● **Coordinate output tasks**
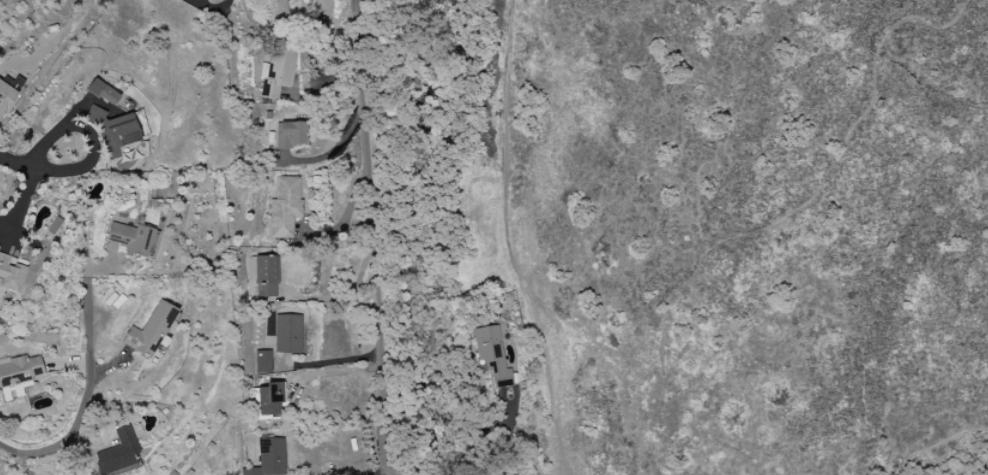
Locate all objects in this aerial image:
road: (212, 7)
building: (275, 13)
building: (276, 73)
building: (9, 92)
building: (103, 92)
building: (113, 133)
building: (290, 136)
road: (43, 169)
building: (285, 207)
building: (131, 239)
road: (368, 239)
building: (11, 274)
building: (266, 276)
road: (346, 299)
building: (150, 331)
building: (287, 334)
building: (492, 355)
building: (263, 361)
road: (326, 361)
road: (326, 373)
building: (18, 375)
road: (88, 384)
building: (270, 399)
road: (450, 421)
building: (269, 458)
building: (509, 474)

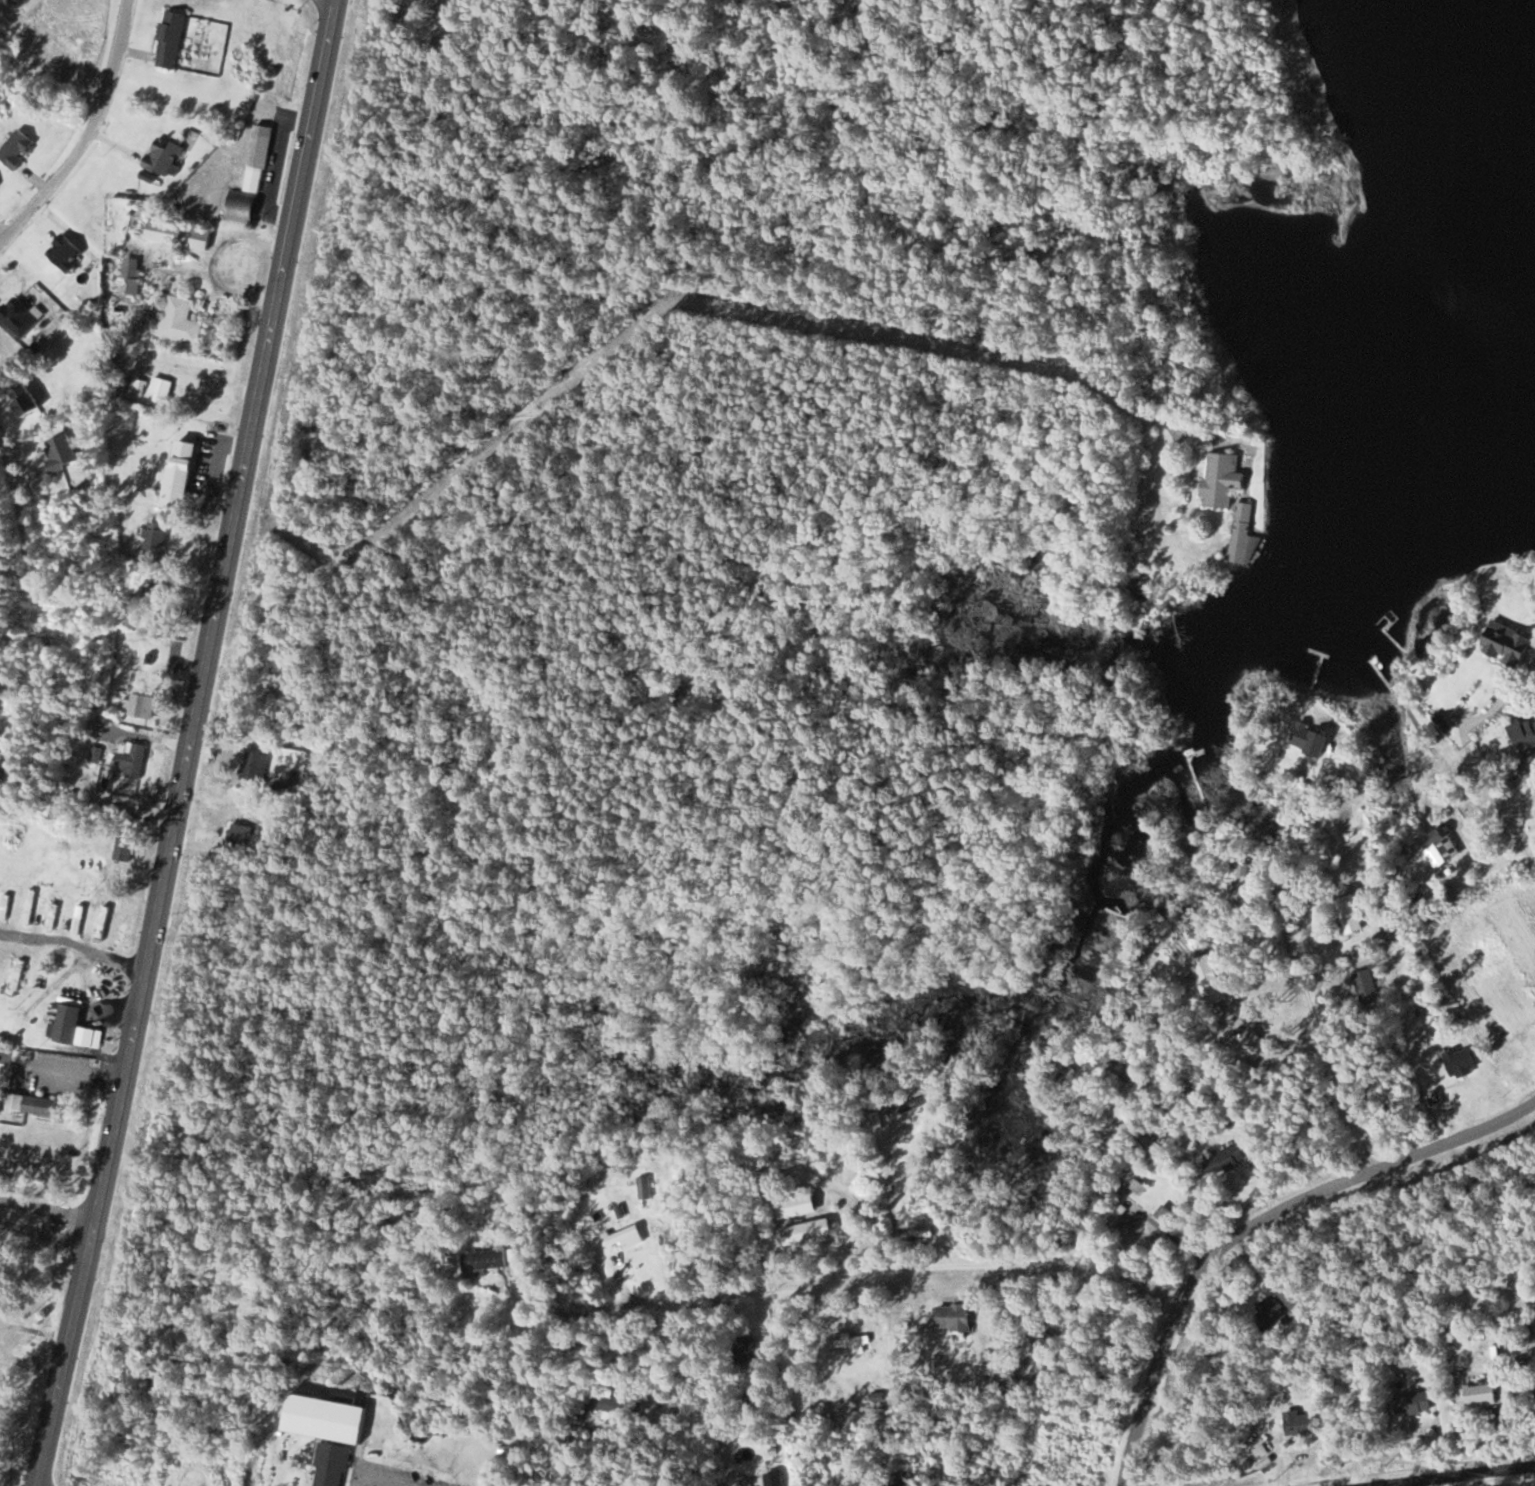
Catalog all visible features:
building: (174, 38)
road: (91, 135)
building: (164, 154)
building: (252, 180)
building: (181, 234)
building: (67, 251)
building: (129, 266)
road: (696, 279)
building: (19, 317)
building: (181, 320)
building: (32, 400)
building: (186, 469)
building: (1218, 483)
building: (1241, 536)
building: (157, 537)
road: (36, 554)
building: (1501, 644)
building: (143, 704)
building: (1523, 737)
building: (1305, 739)
road: (192, 745)
building: (134, 758)
building: (1534, 791)
road: (1503, 808)
building: (239, 832)
building: (1436, 847)
building: (127, 848)
building: (31, 906)
building: (5, 907)
building: (1347, 914)
building: (54, 916)
building: (80, 919)
building: (104, 923)
road: (75, 948)
building: (0, 959)
building: (20, 977)
building: (1205, 980)
building: (1363, 987)
building: (72, 1023)
road: (1321, 1033)
building: (1251, 1039)
building: (1456, 1062)
building: (1118, 1064)
building: (1061, 1075)
building: (44, 1106)
building: (906, 1108)
building: (873, 1122)
building: (1222, 1161)
building: (793, 1205)
building: (1124, 1218)
road: (47, 1224)
road: (1259, 1225)
building: (803, 1233)
building: (625, 1239)
building: (483, 1261)
road: (888, 1271)
building: (1266, 1313)
building: (948, 1317)
building: (744, 1350)
building: (1533, 1386)
building: (1477, 1394)
building: (600, 1402)
building: (1410, 1403)
building: (320, 1419)
building: (1296, 1424)
building: (327, 1465)
road: (1462, 1476)
building: (896, 1479)
road: (1483, 1480)

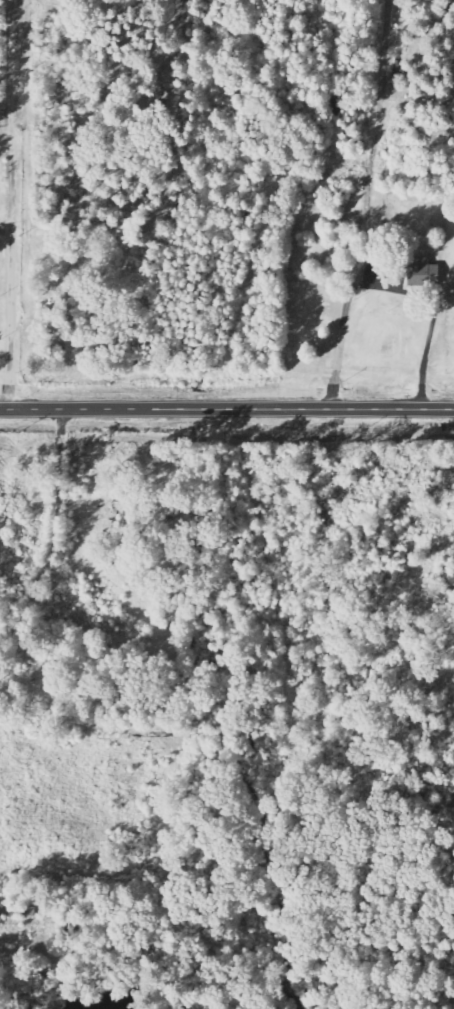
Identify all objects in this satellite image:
road: (386, 39)
road: (368, 245)
road: (11, 268)
building: (422, 272)
road: (227, 409)
road: (54, 534)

● **Written task**
Take the lines from the one containing "Identify all objects" through the final line of the entries above, and set them down exactly, with nothing added.

● **Exercise answer**
Identify all objects in this satellite image:
road: (386, 39)
road: (368, 245)
road: (11, 268)
building: (422, 272)
road: (227, 409)
road: (54, 534)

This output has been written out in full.